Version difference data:
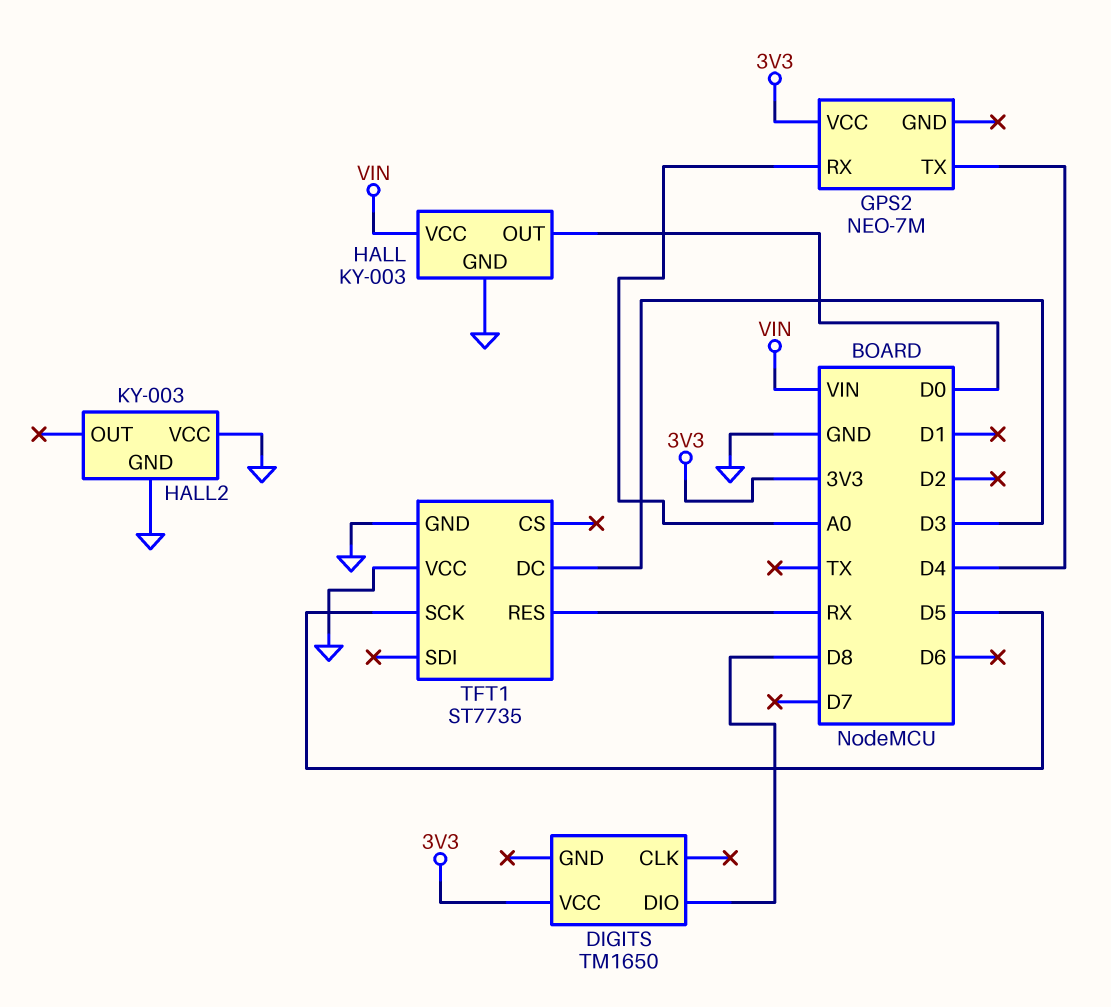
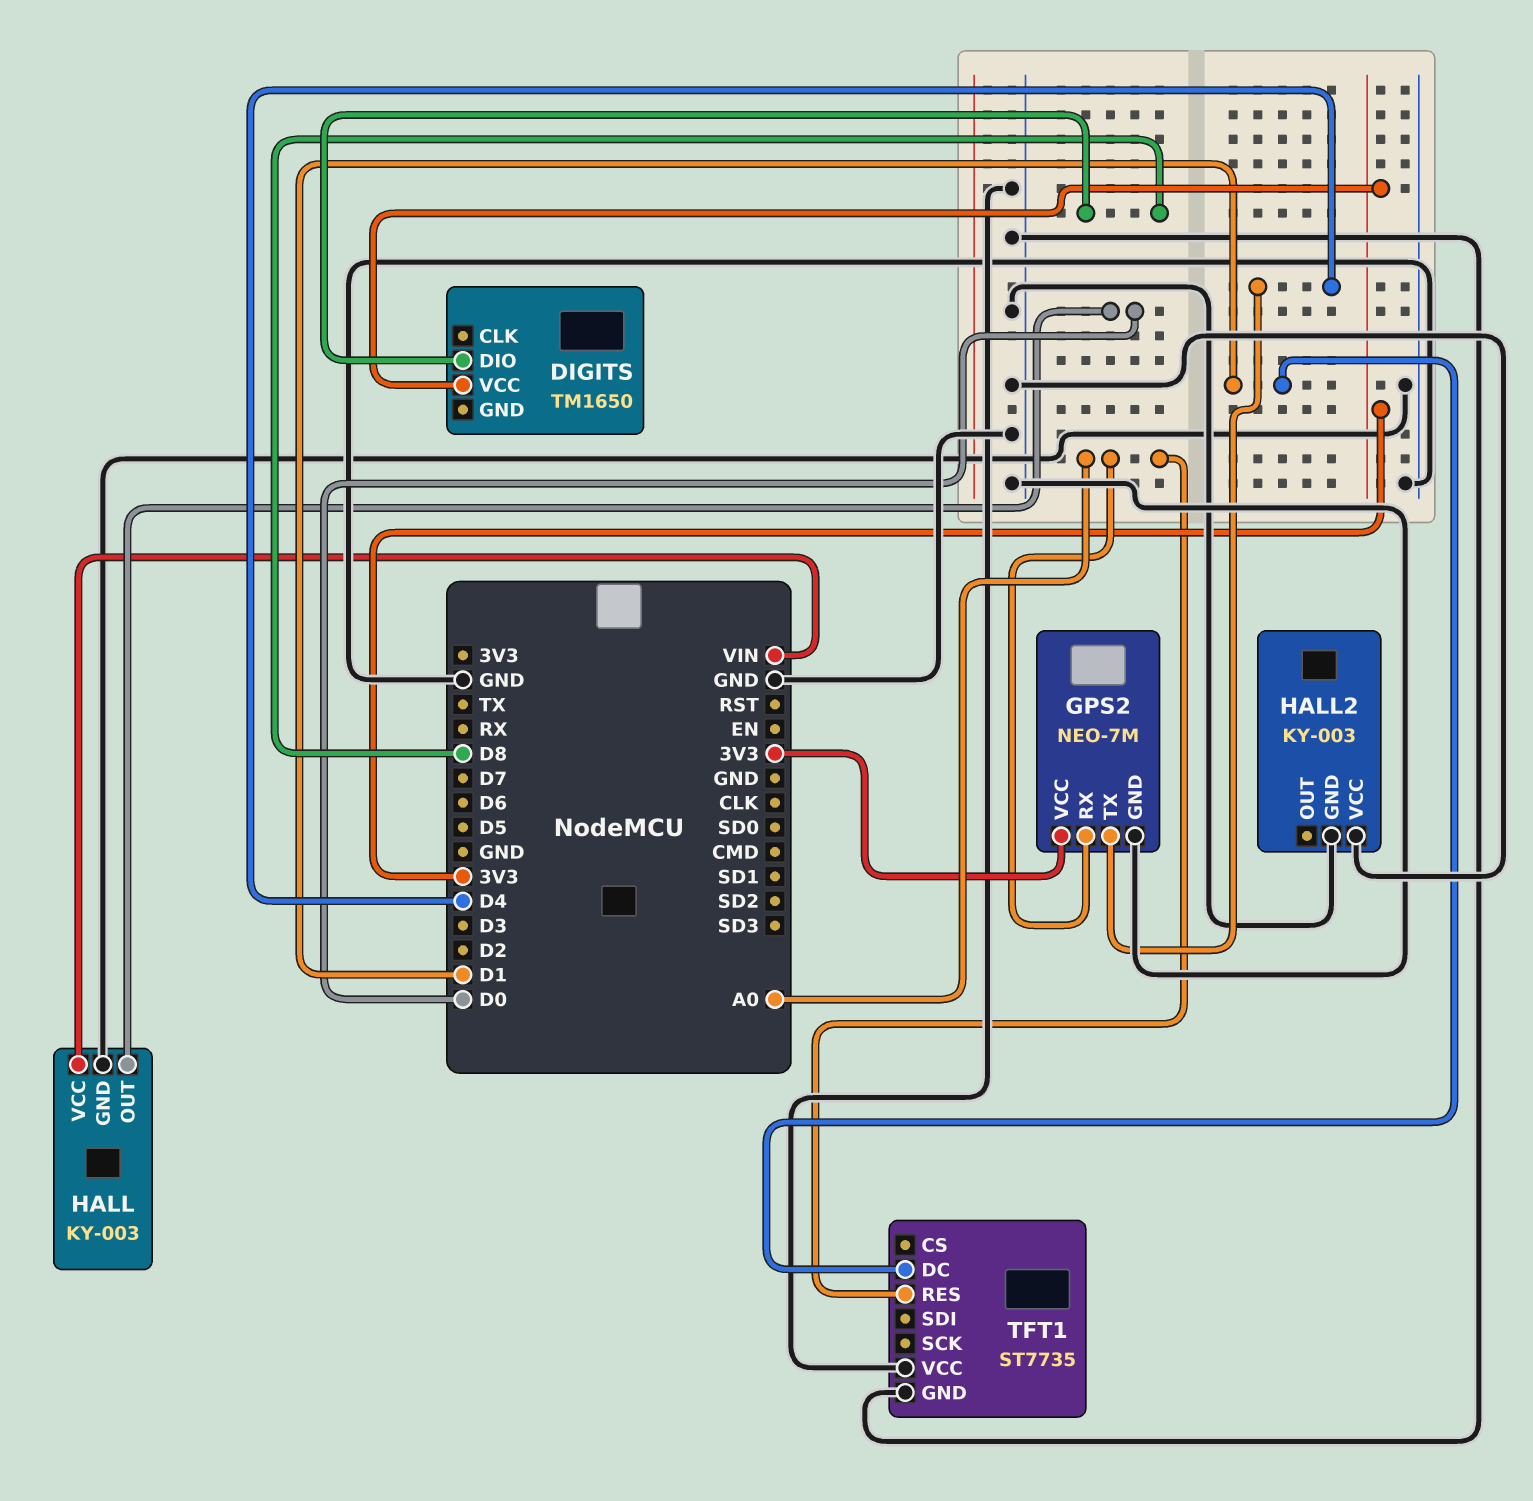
GPS2 pin GND: none -> GND
TFT1 pin DC: D3 -> D1
TFT1 pin RES: RX -> A0
TFT1 pin SCK: D5 -> none

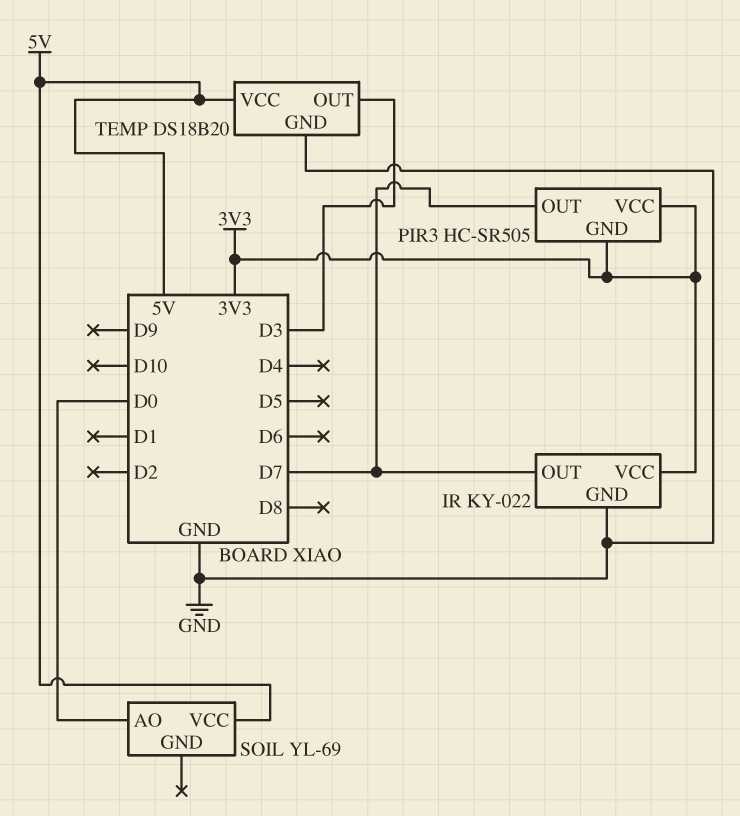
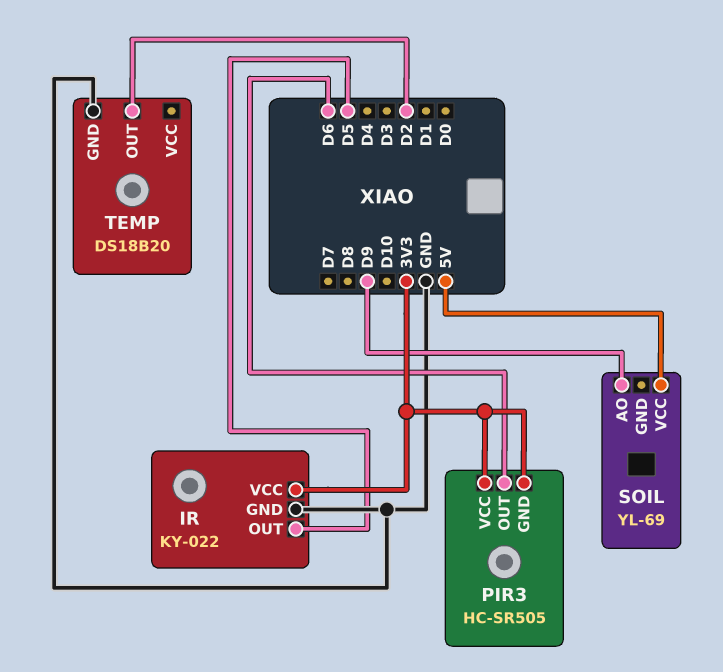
IR pin OUT: D7 -> D5
PIR3 pin OUT: D7 -> D6
SOIL pin AO: D0 -> D9
TEMP pin OUT: D3 -> D2
TEMP pin VCC: 5V -> none

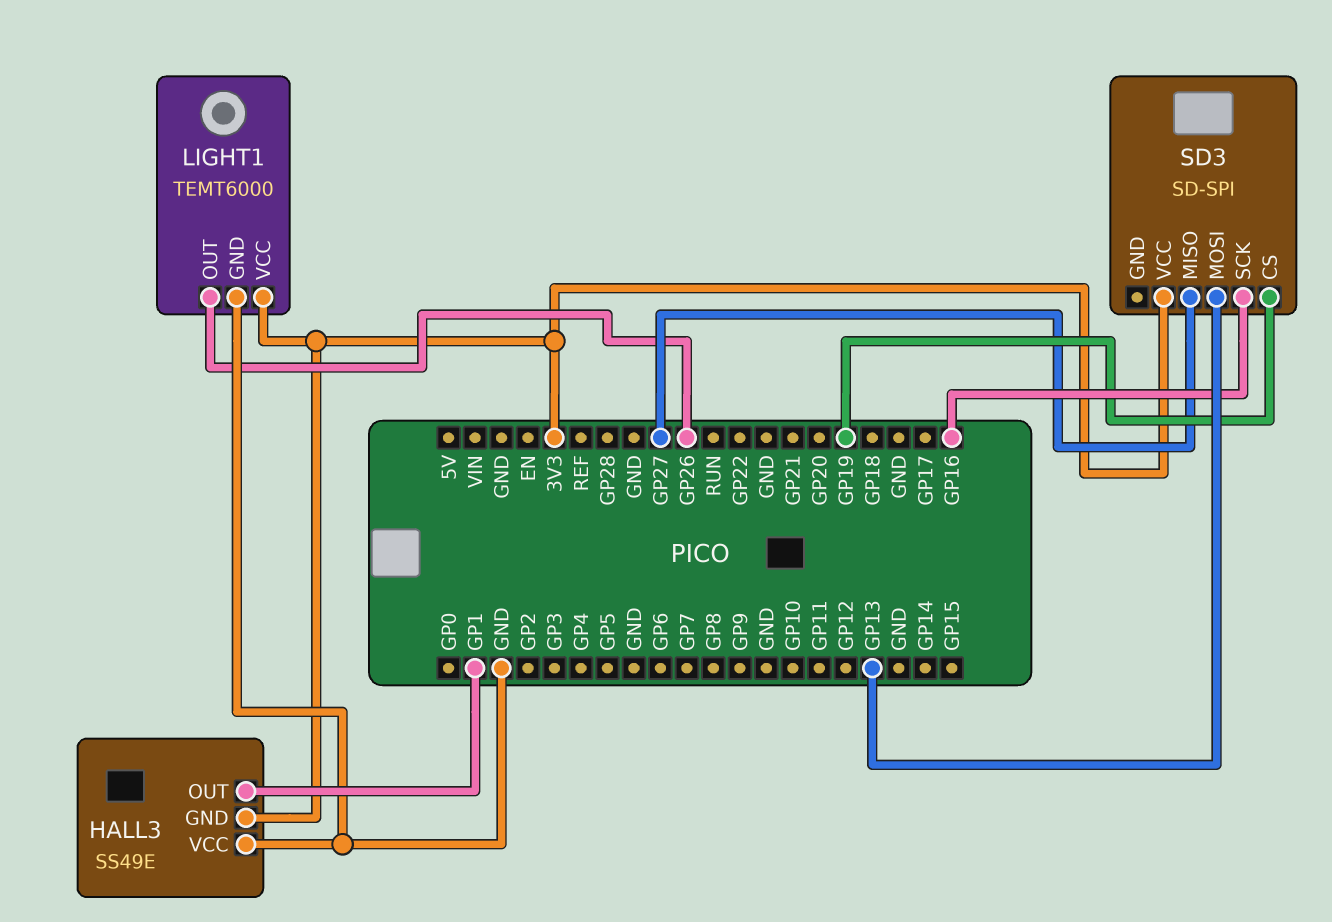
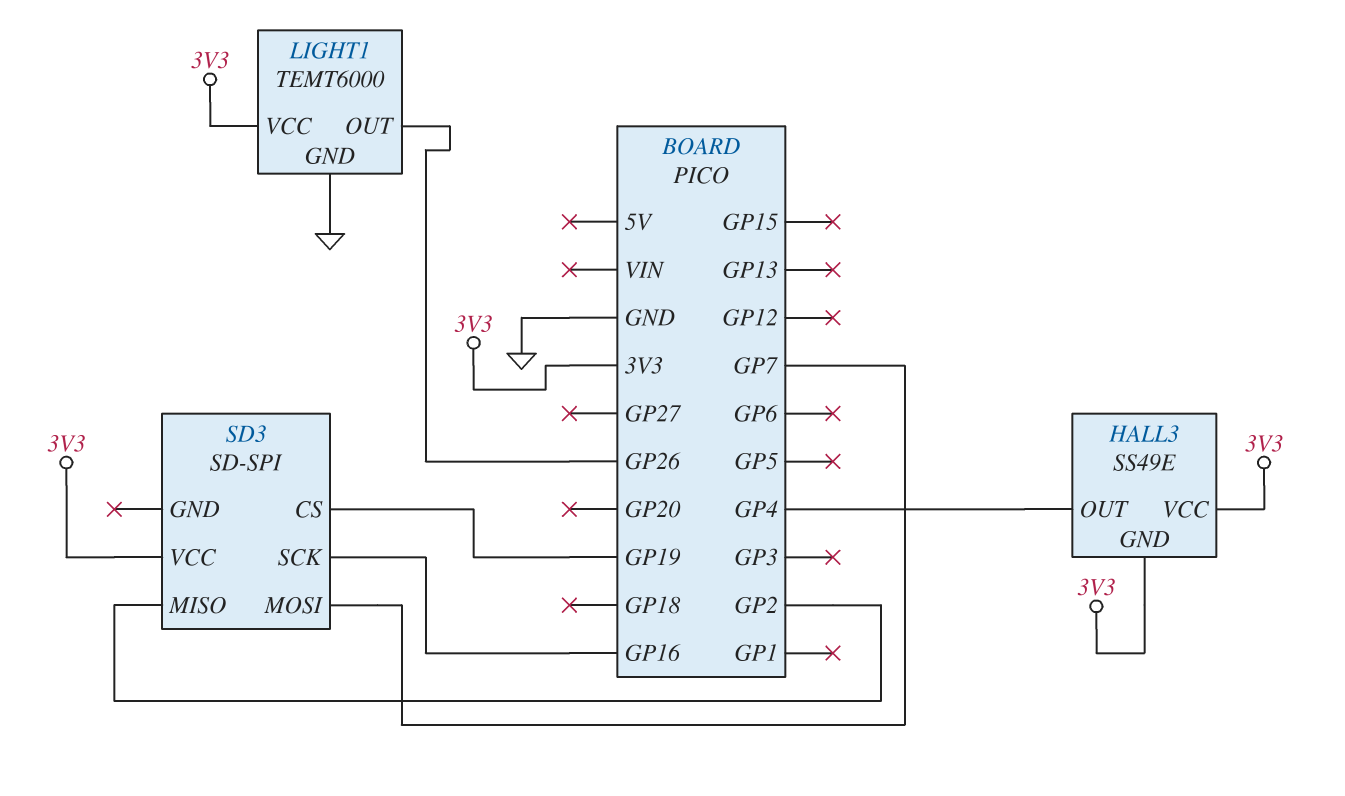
HALL3 pin OUT: GP1 -> GP4
HALL3 pin VCC: GND -> 3V3
SD3 pin MISO: GP27 -> GP2
SD3 pin MOSI: GP13 -> GP7

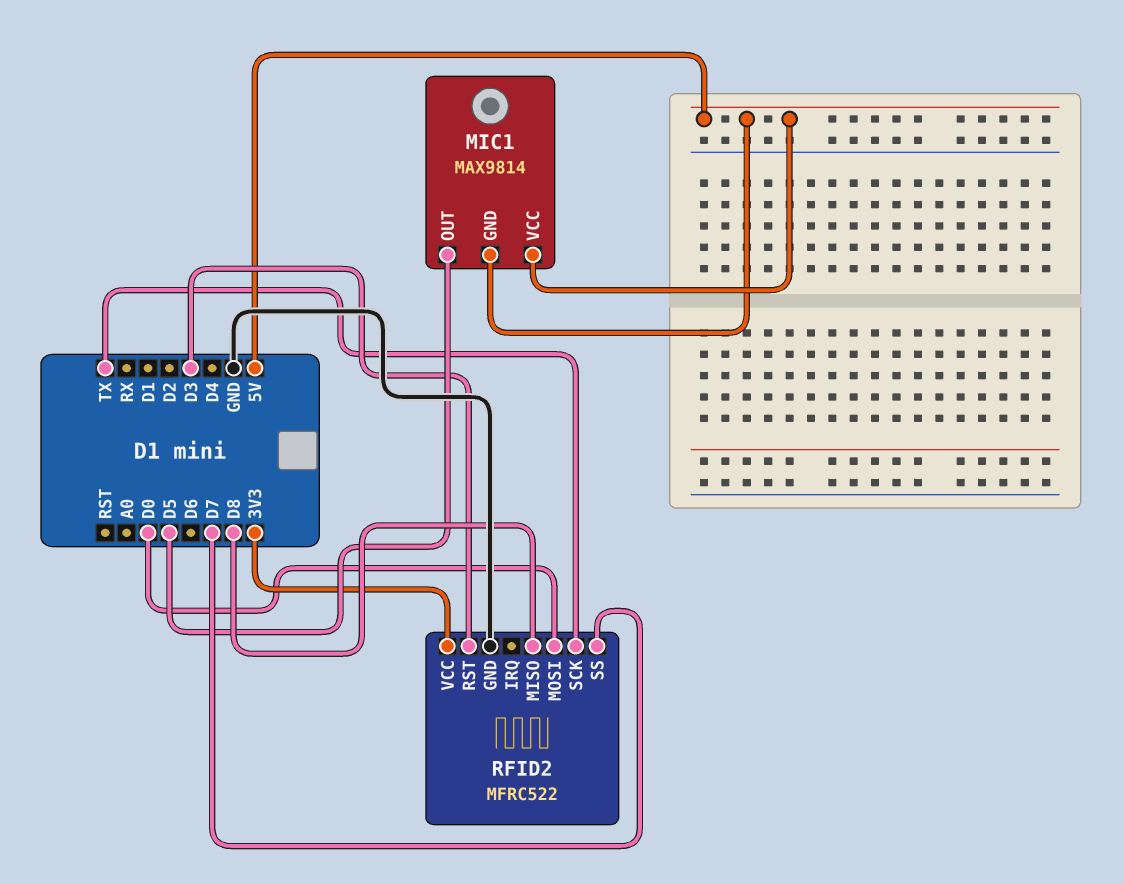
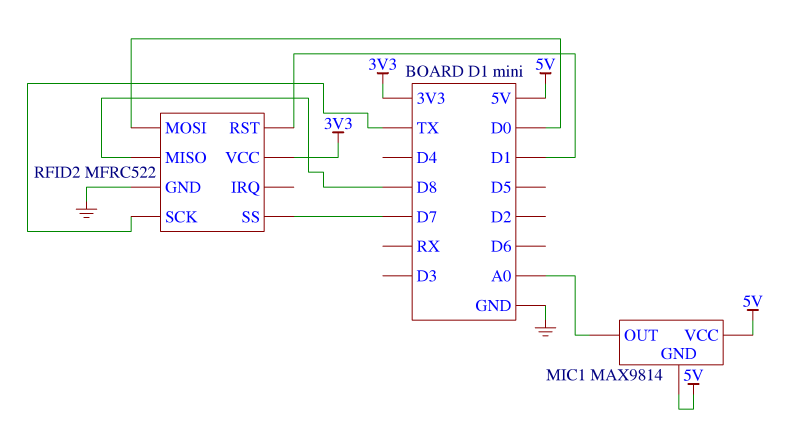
MIC1 pin OUT: D5 -> A0
RFID2 pin RST: D3 -> D1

Task -
From the records above, pull out each line that has "none".

Exercise response -
GPS2 pin GND: none -> GND
TFT1 pin SCK: D5 -> none
TEMP pin VCC: 5V -> none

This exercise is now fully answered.